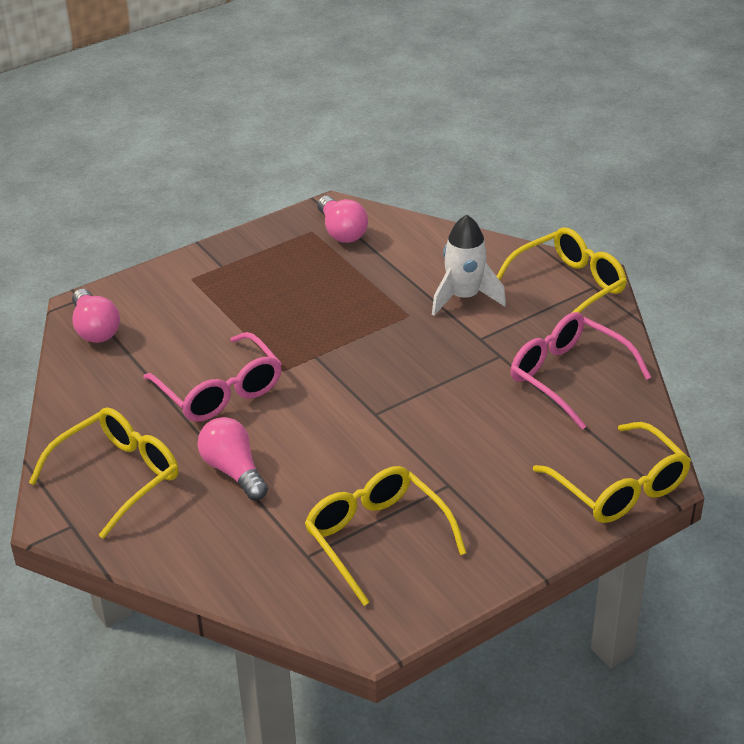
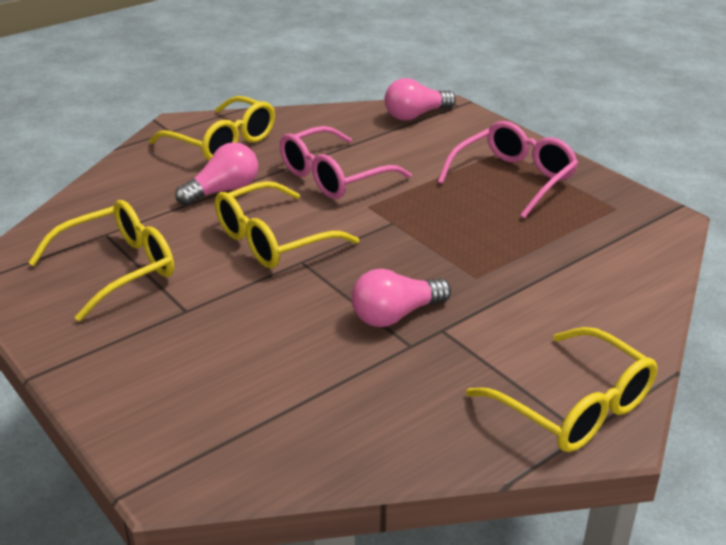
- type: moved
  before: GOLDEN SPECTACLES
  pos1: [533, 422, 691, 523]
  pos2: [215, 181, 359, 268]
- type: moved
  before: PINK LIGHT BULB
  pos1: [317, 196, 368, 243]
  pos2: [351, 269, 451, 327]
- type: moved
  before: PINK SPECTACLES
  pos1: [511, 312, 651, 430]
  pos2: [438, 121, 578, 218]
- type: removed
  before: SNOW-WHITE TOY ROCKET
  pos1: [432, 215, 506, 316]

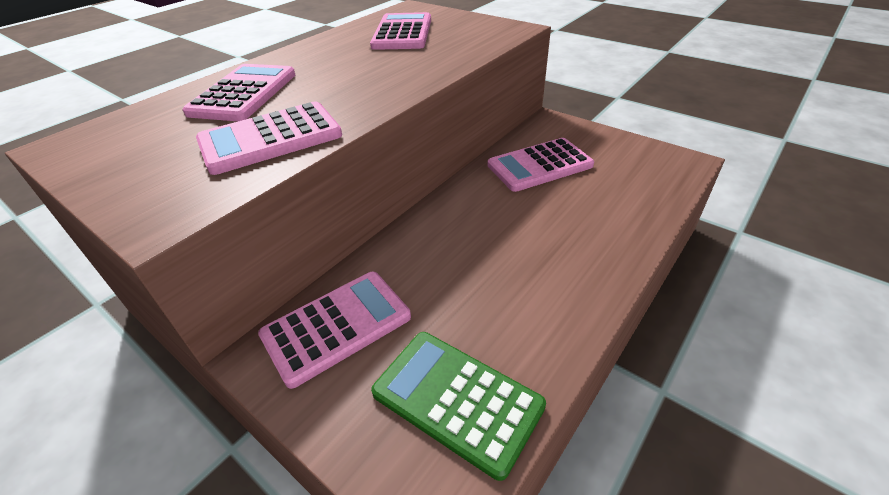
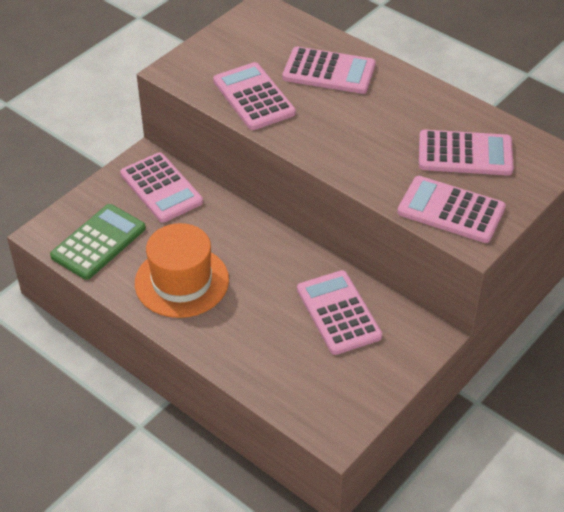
- type: added
  after: BRIGHT ORANGE HAT
  pos2: [135, 223, 229, 318]
- type: added
  after: PINK POCKET CALCULATOR
  pos2: [397, 176, 506, 243]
********************
Return each line from the data where the string "after" can be found.

  after: BRIGHT ORANGE HAT
  after: PINK POCKET CALCULATOR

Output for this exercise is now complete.